TASK REQUIREMENTS -
Apart from the pictures, return every line of the listing exactly.

DATA -
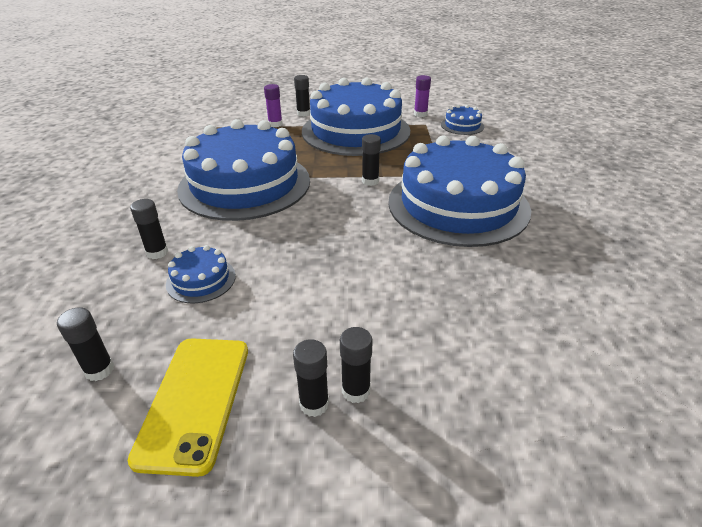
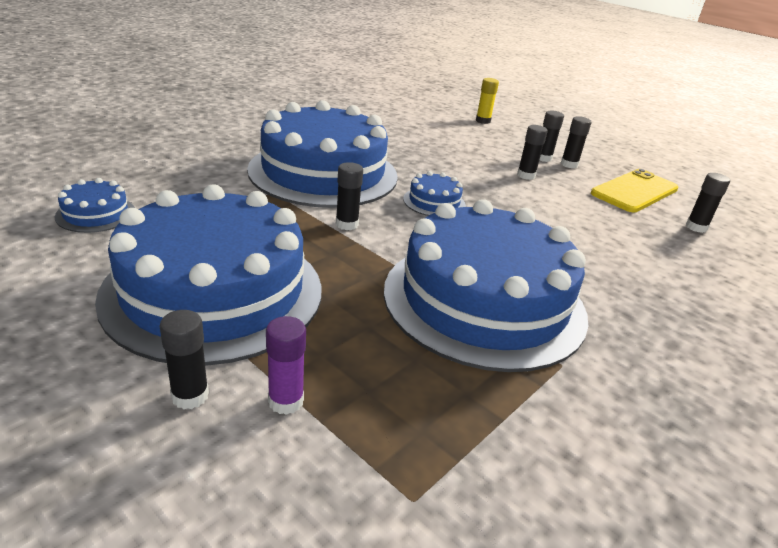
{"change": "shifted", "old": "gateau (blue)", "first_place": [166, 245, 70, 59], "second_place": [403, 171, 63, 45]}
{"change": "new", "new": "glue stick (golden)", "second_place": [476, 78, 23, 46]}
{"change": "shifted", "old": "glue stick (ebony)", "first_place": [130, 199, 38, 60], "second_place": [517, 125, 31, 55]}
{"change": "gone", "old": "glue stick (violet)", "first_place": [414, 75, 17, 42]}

ANSWER TO THIS TASK -
{"change": "shifted", "old": "gateau (blue)", "first_place": [166, 245, 70, 59], "second_place": [403, 171, 63, 45]}
{"change": "new", "new": "glue stick (golden)", "second_place": [476, 78, 23, 46]}
{"change": "shifted", "old": "glue stick (ebony)", "first_place": [130, 199, 38, 60], "second_place": [517, 125, 31, 55]}
{"change": "gone", "old": "glue stick (violet)", "first_place": [414, 75, 17, 42]}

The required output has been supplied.